[Collection entries]
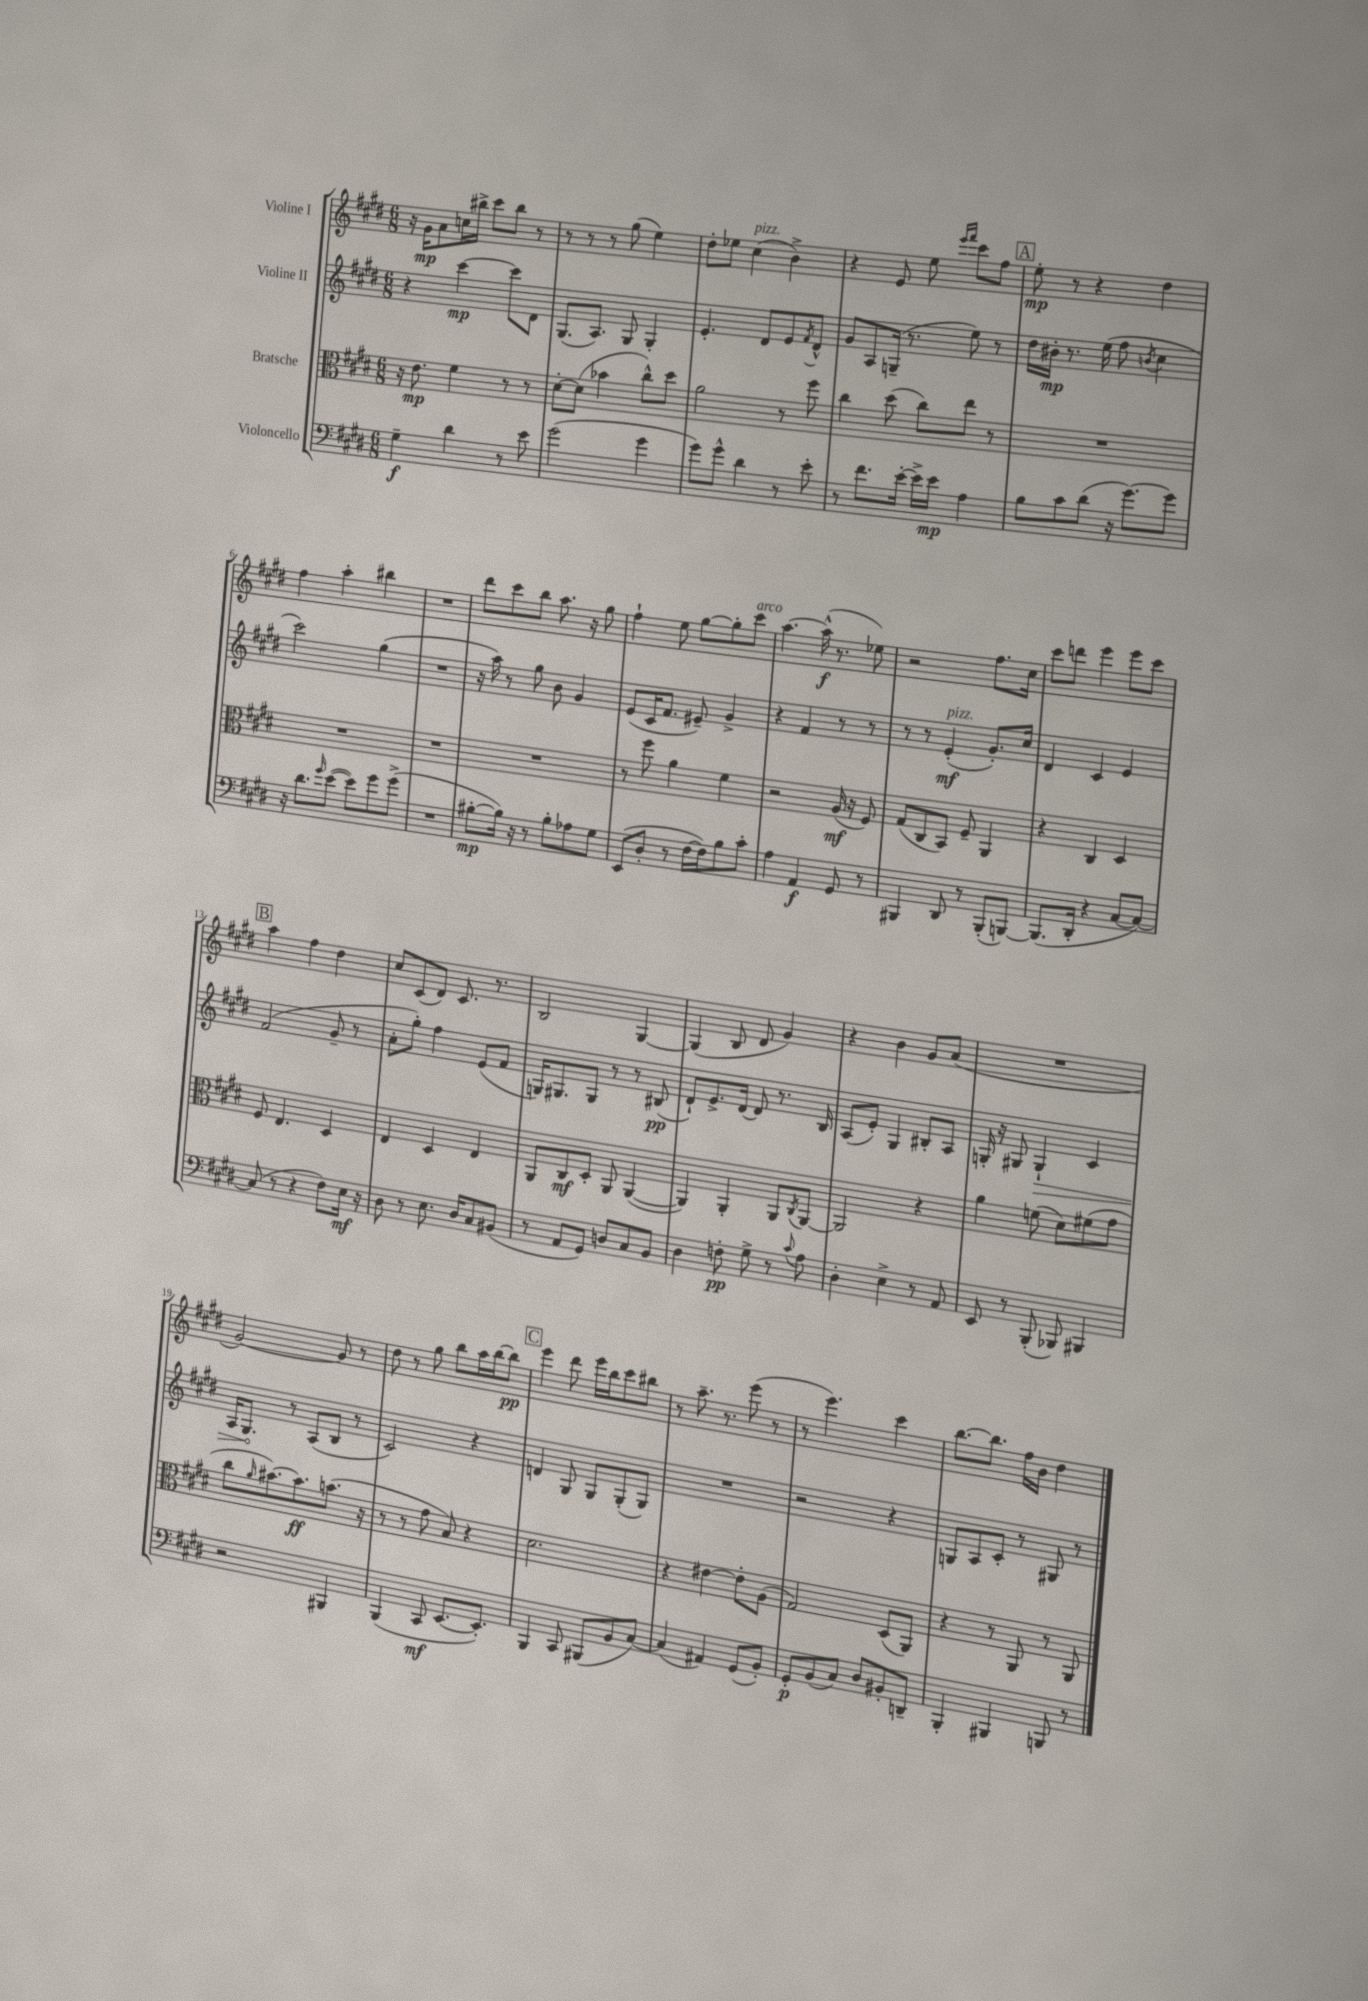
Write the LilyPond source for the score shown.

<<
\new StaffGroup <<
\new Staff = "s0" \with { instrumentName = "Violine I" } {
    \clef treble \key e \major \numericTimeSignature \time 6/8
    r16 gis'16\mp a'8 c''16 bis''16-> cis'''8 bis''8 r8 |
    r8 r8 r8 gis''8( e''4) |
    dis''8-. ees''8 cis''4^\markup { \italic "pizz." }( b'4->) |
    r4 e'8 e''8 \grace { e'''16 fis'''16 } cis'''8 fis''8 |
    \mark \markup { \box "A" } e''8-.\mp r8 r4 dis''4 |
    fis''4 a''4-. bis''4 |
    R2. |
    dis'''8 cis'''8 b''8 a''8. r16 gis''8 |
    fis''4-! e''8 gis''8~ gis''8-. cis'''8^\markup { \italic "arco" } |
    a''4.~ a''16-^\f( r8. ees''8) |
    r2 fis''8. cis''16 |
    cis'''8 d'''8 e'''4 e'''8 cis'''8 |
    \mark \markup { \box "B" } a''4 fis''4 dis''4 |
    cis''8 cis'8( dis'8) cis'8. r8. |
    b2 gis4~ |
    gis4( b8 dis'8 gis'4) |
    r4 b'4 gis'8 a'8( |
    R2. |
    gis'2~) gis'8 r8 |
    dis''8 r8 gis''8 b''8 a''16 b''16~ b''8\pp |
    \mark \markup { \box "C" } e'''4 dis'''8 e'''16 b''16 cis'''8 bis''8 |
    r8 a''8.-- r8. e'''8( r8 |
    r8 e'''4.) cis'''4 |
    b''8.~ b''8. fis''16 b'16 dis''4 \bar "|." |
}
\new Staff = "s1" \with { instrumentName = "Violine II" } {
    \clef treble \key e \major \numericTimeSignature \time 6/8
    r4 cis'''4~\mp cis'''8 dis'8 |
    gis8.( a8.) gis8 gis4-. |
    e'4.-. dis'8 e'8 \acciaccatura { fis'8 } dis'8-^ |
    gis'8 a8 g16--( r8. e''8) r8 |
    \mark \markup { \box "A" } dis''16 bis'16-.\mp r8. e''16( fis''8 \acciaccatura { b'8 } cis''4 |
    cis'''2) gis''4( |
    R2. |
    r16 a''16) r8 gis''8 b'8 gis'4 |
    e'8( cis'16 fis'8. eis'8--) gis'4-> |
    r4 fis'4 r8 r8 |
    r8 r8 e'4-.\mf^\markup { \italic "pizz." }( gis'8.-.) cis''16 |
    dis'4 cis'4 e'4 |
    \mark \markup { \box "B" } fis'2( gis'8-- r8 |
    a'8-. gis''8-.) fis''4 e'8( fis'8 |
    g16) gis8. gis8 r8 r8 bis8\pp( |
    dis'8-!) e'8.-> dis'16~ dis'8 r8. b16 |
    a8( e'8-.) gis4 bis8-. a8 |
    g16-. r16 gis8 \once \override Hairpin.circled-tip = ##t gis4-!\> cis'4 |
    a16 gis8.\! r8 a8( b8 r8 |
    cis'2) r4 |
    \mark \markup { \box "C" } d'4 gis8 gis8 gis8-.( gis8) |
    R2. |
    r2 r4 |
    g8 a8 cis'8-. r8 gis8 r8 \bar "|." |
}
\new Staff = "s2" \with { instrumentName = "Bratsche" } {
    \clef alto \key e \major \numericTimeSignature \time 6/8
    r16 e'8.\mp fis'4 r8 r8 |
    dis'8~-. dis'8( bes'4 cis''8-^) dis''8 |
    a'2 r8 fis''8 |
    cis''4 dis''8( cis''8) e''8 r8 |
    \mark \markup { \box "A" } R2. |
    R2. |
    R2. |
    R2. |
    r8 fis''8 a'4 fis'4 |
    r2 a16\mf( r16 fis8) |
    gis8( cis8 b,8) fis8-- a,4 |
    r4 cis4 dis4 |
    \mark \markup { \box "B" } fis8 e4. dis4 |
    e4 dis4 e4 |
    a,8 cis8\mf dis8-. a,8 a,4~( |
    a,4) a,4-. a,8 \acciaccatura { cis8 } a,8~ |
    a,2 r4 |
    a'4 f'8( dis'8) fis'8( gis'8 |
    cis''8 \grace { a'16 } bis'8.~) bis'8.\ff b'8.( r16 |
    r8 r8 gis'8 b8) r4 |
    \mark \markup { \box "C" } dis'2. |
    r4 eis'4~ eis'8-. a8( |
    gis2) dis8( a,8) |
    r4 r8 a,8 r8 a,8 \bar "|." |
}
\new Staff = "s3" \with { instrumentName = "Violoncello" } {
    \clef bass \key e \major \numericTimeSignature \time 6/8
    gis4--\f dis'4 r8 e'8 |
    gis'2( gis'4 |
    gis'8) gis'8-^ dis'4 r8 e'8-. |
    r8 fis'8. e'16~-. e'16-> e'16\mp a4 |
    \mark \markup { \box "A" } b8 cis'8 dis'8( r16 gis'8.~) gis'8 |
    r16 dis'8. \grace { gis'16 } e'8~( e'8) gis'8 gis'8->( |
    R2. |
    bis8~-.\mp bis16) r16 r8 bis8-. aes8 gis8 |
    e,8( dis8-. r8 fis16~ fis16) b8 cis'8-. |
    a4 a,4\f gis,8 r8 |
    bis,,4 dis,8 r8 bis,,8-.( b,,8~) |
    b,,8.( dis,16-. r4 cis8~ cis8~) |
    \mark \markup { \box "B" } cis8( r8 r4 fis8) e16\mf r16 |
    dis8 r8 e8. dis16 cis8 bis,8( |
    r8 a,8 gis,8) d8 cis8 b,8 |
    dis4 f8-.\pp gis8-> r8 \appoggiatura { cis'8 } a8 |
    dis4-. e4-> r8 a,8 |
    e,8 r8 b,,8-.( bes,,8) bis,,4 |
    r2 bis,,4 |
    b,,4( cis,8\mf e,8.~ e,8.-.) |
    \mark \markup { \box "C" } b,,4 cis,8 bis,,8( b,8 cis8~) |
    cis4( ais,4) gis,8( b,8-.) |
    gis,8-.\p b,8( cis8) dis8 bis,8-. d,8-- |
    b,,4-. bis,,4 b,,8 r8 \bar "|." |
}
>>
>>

*Task directions*: From the records above, pick out every line containing the word "clef" and copy each one unchanged.

*Task output*:
    \clef treble \key e \major \numericTimeSignature \time 6/8
    \clef treble \key e \major \numericTimeSignature \time 6/8
    \clef alto \key e \major \numericTimeSignature \time 6/8
    \clef bass \key e \major \numericTimeSignature \time 6/8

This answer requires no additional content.